Data listing
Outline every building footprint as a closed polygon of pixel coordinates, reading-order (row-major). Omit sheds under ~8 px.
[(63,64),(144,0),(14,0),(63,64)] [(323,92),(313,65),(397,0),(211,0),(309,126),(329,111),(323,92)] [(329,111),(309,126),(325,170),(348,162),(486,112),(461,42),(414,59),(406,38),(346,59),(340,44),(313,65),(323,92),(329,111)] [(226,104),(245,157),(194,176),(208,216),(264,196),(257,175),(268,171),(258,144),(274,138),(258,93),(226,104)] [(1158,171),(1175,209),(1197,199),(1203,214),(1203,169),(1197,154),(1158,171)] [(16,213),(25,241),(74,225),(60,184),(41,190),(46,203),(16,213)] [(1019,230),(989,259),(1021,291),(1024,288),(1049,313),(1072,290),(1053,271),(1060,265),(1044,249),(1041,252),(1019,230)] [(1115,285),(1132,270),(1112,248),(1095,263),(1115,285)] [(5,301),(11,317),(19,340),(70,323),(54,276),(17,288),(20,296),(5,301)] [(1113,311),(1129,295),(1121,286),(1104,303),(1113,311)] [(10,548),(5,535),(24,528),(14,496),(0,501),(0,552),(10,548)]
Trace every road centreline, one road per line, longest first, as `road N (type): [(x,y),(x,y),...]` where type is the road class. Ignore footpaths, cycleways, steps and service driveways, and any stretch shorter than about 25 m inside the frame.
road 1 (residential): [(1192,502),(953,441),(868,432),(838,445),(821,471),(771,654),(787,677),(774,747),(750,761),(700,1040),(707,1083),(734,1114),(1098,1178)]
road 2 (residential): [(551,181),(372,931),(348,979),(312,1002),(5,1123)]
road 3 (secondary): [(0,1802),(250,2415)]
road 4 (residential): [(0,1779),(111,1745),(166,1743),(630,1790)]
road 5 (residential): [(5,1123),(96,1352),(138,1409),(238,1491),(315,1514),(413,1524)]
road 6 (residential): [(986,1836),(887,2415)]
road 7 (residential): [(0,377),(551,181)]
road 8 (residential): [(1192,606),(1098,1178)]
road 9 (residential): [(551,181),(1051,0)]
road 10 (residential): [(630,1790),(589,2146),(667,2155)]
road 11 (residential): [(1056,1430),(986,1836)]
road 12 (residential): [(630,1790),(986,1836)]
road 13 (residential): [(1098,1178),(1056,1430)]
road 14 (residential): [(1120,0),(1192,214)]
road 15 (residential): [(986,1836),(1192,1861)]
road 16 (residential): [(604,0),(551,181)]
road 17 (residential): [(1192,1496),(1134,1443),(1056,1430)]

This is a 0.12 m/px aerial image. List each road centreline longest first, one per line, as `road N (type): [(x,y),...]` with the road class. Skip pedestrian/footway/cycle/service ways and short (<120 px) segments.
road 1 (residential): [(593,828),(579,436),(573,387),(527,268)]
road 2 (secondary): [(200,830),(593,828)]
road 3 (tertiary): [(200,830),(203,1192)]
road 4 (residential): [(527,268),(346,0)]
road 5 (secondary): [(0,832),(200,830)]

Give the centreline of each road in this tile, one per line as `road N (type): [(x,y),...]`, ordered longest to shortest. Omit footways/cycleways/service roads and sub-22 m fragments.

Task
The complete data above is to be written out again as it stands.

Exercise solution
Outline every building footprint as a closed polygon of pixel coordinates, reading-order (row-major). Omit sheds under ~8 px.
[(63,64),(144,0),(14,0),(63,64)] [(323,92),(313,65),(397,0),(211,0),(309,126),(329,111),(323,92)] [(329,111),(309,126),(325,170),(348,162),(486,112),(461,42),(414,59),(406,38),(346,59),(340,44),(313,65),(323,92),(329,111)] [(226,104),(245,157),(194,176),(208,216),(264,196),(257,175),(268,171),(258,144),(274,138),(258,93),(226,104)] [(1158,171),(1175,209),(1197,199),(1203,214),(1203,169),(1197,154),(1158,171)] [(16,213),(25,241),(74,225),(60,184),(41,190),(46,203),(16,213)] [(1019,230),(989,259),(1021,291),(1024,288),(1049,313),(1072,290),(1053,271),(1060,265),(1044,249),(1041,252),(1019,230)] [(1115,285),(1132,270),(1112,248),(1095,263),(1115,285)] [(5,301),(11,317),(19,340),(70,323),(54,276),(17,288),(20,296),(5,301)] [(1113,311),(1129,295),(1121,286),(1104,303),(1113,311)] [(10,548),(5,535),(24,528),(14,496),(0,501),(0,552),(10,548)]
Trace every road centreline, one road per line, longest first, as `road N (type): [(x,y),(x,y),...]` where type is the road class. Ignore footpaths, cycleways, steps and service driveways, and any stretch shorter than about 25 m inside the frame.
road 1 (residential): [(1192,502),(953,441),(868,432),(838,445),(821,471),(771,654),(787,677),(774,747),(750,761),(700,1040),(707,1083),(734,1114),(1098,1178)]
road 2 (residential): [(551,181),(372,931),(348,979),(312,1002),(5,1123)]
road 3 (secondary): [(0,1802),(250,2415)]
road 4 (residential): [(0,1779),(111,1745),(166,1743),(630,1790)]
road 5 (residential): [(5,1123),(96,1352),(138,1409),(238,1491),(315,1514),(413,1524)]
road 6 (residential): [(986,1836),(887,2415)]
road 7 (residential): [(0,377),(551,181)]
road 8 (residential): [(1192,606),(1098,1178)]
road 9 (residential): [(551,181),(1051,0)]
road 10 (residential): [(630,1790),(589,2146),(667,2155)]
road 11 (residential): [(1056,1430),(986,1836)]
road 12 (residential): [(630,1790),(986,1836)]
road 13 (residential): [(1098,1178),(1056,1430)]
road 14 (residential): [(1120,0),(1192,214)]
road 15 (residential): [(986,1836),(1192,1861)]
road 16 (residential): [(604,0),(551,181)]
road 17 (residential): [(1192,1496),(1134,1443),(1056,1430)]

This is a 0.12 m/px aerial image. List each road centreline longest first, one per line, as `road N (type): [(x,y),...]` with the road class. Skip pedestrian/footway/cycle/service ways and short (<120 px) segments.
road 1 (residential): [(593,828),(579,436),(573,387),(527,268)]
road 2 (secondary): [(200,830),(593,828)]
road 3 (tertiary): [(200,830),(203,1192)]
road 4 (residential): [(527,268),(346,0)]
road 5 (secondary): [(0,832),(200,830)]

Give the centreline of each road in this tile, one per line as `road N (type): [(x,y),...]`, ordered longest to shortest. Omit footways/cycleways/service roads and sub-22 m fragments.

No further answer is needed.